### Given entries ###

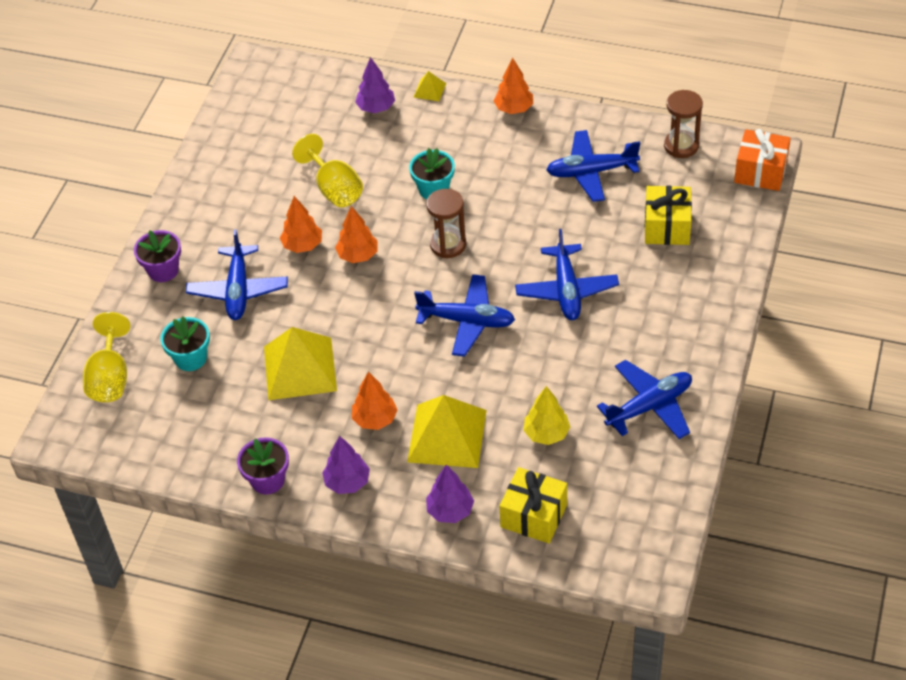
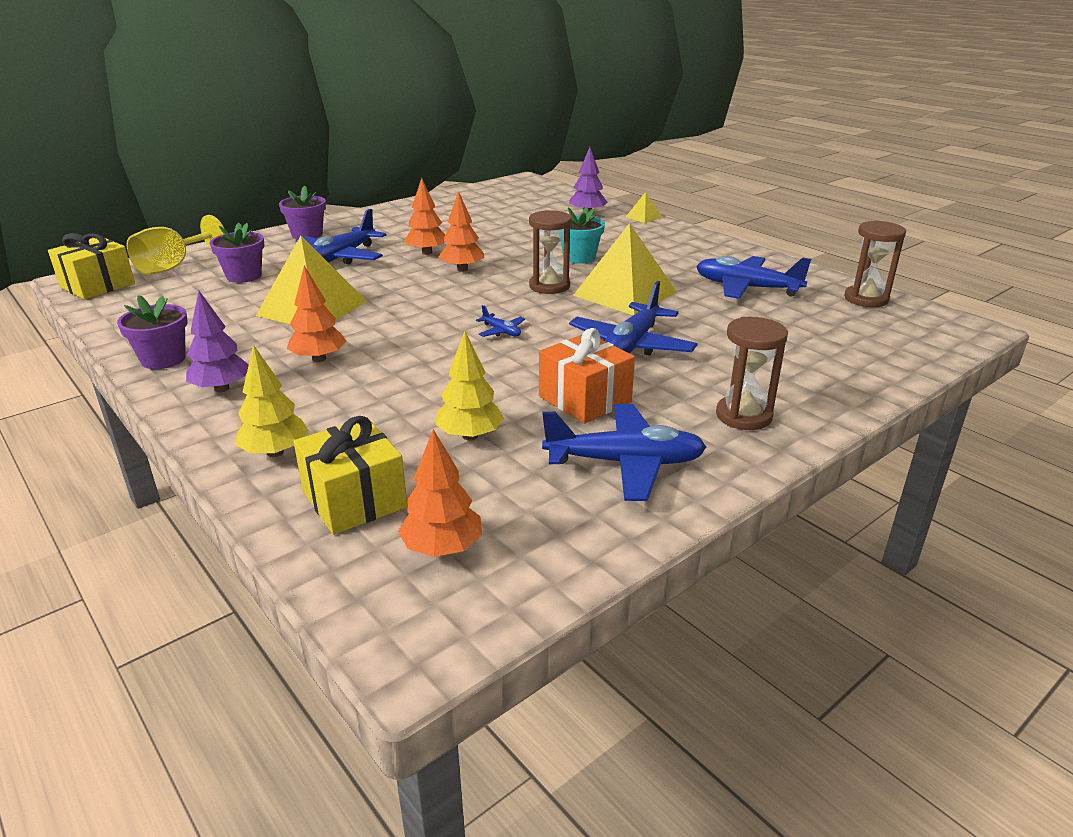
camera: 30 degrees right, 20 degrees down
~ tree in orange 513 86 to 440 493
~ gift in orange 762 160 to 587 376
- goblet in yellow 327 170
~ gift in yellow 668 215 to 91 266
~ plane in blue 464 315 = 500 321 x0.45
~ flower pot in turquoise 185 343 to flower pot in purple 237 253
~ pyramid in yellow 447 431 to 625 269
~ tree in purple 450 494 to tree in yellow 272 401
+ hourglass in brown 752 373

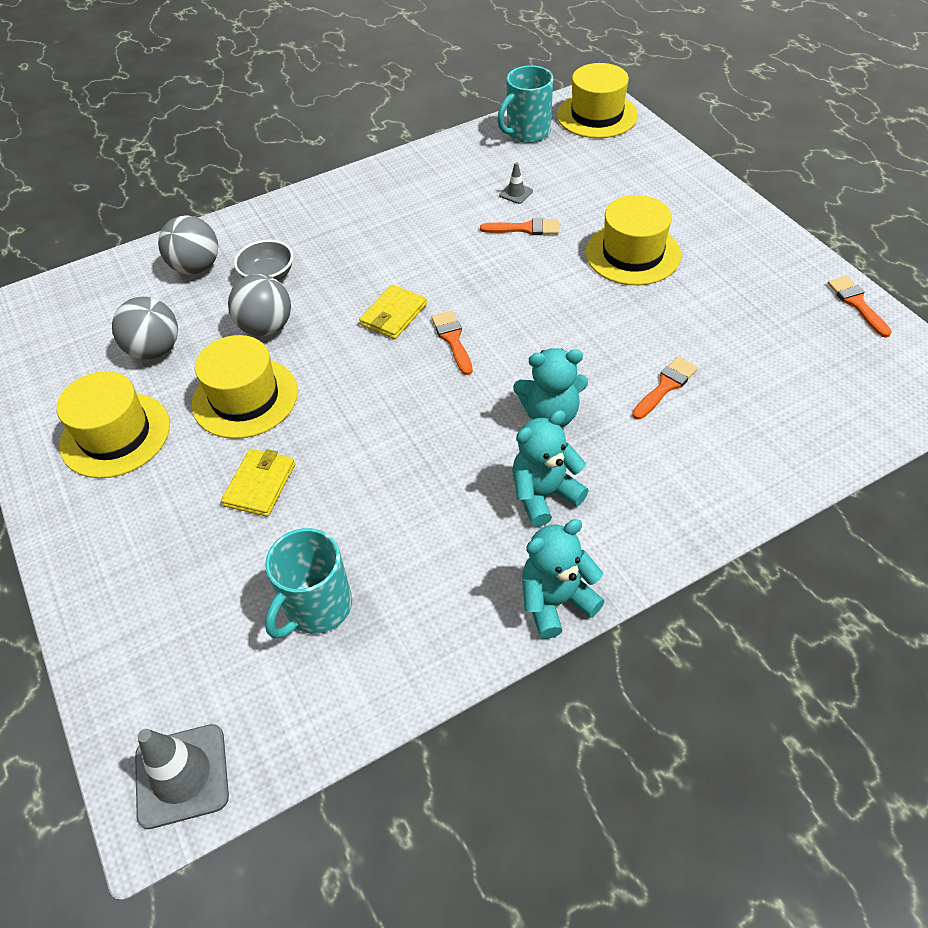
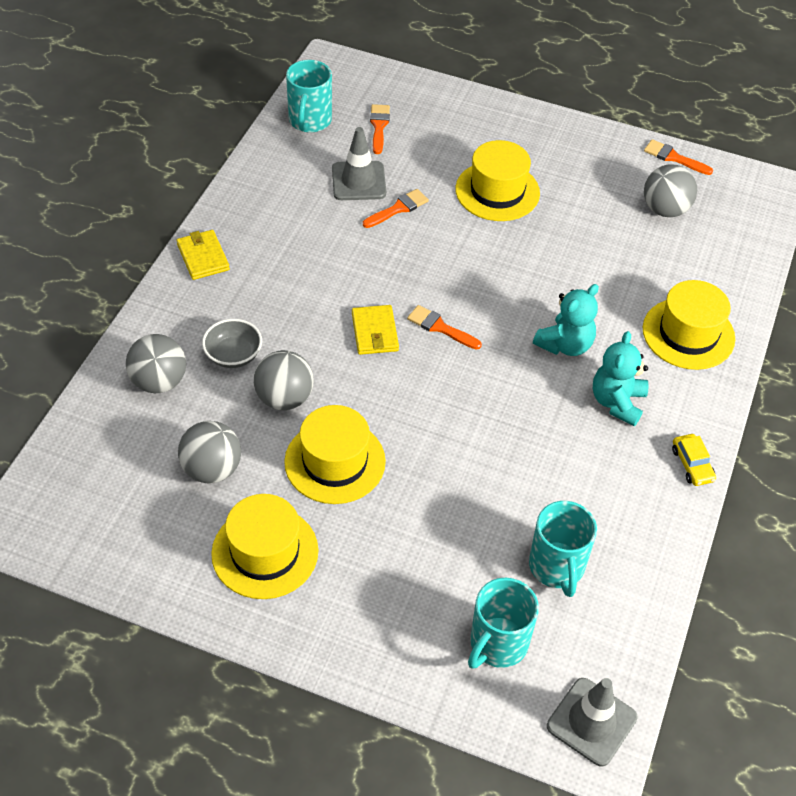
camera: 45 degrees left, 0 degrees up
~ hat in yellow 597 100 to 689 325
~ traffic cone in grey 516 183 = 359 163 x2.04
~ brush in orange 665 388 to 380 129
~ wallet in yellow 258 483 to 203 255
~ teddy bear in turquoise 563 579 to car in yellow 694 460
+ ball in grey 670 190
+ mug in turquoise 503 623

###

# What to produce:
Omit the pictures and set down the records exactly.

# Answer area:
camera: 30 degrees right, 20 degrees down
~ tree in orange 513 86 to 440 493
~ gift in orange 762 160 to 587 376
- goblet in yellow 327 170
~ gift in yellow 668 215 to 91 266
~ plane in blue 464 315 = 500 321 x0.45
~ flower pot in turquoise 185 343 to flower pot in purple 237 253
~ pyramid in yellow 447 431 to 625 269
~ tree in purple 450 494 to tree in yellow 272 401
+ hourglass in brown 752 373

camera: 45 degrees left, 0 degrees up
~ hat in yellow 597 100 to 689 325
~ traffic cone in grey 516 183 = 359 163 x2.04
~ brush in orange 665 388 to 380 129
~ wallet in yellow 258 483 to 203 255
~ teddy bear in turquoise 563 579 to car in yellow 694 460
+ ball in grey 670 190
+ mug in turquoise 503 623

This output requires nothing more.